Data for processing START

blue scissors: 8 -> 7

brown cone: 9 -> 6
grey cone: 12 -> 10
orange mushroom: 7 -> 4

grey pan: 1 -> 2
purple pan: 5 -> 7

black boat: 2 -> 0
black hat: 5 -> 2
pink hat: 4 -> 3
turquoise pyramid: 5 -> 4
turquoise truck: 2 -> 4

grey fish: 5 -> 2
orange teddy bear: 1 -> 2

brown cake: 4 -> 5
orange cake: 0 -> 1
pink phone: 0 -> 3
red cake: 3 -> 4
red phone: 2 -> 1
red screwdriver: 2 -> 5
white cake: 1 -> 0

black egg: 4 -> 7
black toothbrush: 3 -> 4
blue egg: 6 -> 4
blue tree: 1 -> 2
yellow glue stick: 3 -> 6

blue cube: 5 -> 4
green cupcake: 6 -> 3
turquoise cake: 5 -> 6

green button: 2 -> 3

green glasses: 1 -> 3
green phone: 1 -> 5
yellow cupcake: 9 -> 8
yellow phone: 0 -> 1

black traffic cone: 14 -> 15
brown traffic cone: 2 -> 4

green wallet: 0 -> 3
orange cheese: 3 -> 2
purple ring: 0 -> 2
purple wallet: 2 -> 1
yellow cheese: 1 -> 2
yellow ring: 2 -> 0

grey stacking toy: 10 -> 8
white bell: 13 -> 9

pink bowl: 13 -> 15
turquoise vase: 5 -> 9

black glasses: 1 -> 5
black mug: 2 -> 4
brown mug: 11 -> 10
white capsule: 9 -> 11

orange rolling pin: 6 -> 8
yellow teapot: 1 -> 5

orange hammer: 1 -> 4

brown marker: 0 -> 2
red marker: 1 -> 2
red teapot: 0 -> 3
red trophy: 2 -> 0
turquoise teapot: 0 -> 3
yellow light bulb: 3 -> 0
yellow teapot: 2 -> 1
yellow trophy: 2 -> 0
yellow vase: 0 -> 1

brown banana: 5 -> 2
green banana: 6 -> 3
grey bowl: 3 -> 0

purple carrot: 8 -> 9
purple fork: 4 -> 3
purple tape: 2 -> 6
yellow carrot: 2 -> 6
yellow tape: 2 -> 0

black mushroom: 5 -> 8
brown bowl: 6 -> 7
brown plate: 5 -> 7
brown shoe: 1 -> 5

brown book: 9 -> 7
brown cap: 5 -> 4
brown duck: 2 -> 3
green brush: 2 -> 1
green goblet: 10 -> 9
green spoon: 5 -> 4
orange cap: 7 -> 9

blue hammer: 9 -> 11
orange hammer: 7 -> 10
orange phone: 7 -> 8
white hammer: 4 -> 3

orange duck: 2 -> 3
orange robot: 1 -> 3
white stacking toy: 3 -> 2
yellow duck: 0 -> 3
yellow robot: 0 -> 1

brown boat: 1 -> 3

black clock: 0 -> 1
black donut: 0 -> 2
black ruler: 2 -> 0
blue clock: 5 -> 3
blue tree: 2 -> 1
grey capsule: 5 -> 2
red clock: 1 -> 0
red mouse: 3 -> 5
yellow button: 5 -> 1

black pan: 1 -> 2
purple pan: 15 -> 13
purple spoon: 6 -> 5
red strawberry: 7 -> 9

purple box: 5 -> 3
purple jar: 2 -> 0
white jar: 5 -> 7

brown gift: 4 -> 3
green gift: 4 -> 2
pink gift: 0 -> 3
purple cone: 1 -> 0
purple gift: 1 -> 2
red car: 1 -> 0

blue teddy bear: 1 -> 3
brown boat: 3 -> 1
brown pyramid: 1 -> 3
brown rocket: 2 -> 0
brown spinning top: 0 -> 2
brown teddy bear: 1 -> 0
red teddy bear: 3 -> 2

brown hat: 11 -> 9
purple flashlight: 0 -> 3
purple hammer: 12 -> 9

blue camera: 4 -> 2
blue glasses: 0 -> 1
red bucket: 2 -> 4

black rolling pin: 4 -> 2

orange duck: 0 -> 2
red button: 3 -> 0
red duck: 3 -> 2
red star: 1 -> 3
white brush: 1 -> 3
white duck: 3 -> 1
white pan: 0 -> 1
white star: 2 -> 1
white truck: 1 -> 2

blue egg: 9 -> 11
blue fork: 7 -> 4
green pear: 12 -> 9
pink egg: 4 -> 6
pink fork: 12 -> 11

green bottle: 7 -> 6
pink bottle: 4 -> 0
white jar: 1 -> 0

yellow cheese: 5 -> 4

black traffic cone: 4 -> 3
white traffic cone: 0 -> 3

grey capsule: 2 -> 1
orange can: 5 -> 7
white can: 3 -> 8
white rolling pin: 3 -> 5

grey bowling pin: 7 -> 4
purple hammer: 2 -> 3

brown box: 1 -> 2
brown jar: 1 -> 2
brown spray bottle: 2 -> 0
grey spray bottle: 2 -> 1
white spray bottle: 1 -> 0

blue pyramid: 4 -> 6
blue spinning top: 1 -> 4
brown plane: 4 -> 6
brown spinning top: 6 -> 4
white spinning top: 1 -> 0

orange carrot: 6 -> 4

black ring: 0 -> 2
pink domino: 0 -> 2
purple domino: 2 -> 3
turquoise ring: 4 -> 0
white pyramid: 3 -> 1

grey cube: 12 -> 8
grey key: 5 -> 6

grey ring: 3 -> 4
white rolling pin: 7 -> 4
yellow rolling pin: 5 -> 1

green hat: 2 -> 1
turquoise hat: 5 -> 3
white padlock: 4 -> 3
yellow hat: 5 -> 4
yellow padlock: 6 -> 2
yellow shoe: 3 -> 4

Data for processing END

Problem to work on - Reproduce the records above line by line, without any change, up to and including the line that holds "brown mug: 11 -> 10".

Output of the exercise -
blue scissors: 8 -> 7

brown cone: 9 -> 6
grey cone: 12 -> 10
orange mushroom: 7 -> 4

grey pan: 1 -> 2
purple pan: 5 -> 7

black boat: 2 -> 0
black hat: 5 -> 2
pink hat: 4 -> 3
turquoise pyramid: 5 -> 4
turquoise truck: 2 -> 4

grey fish: 5 -> 2
orange teddy bear: 1 -> 2

brown cake: 4 -> 5
orange cake: 0 -> 1
pink phone: 0 -> 3
red cake: 3 -> 4
red phone: 2 -> 1
red screwdriver: 2 -> 5
white cake: 1 -> 0

black egg: 4 -> 7
black toothbrush: 3 -> 4
blue egg: 6 -> 4
blue tree: 1 -> 2
yellow glue stick: 3 -> 6

blue cube: 5 -> 4
green cupcake: 6 -> 3
turquoise cake: 5 -> 6

green button: 2 -> 3

green glasses: 1 -> 3
green phone: 1 -> 5
yellow cupcake: 9 -> 8
yellow phone: 0 -> 1

black traffic cone: 14 -> 15
brown traffic cone: 2 -> 4

green wallet: 0 -> 3
orange cheese: 3 -> 2
purple ring: 0 -> 2
purple wallet: 2 -> 1
yellow cheese: 1 -> 2
yellow ring: 2 -> 0

grey stacking toy: 10 -> 8
white bell: 13 -> 9

pink bowl: 13 -> 15
turquoise vase: 5 -> 9

black glasses: 1 -> 5
black mug: 2 -> 4
brown mug: 11 -> 10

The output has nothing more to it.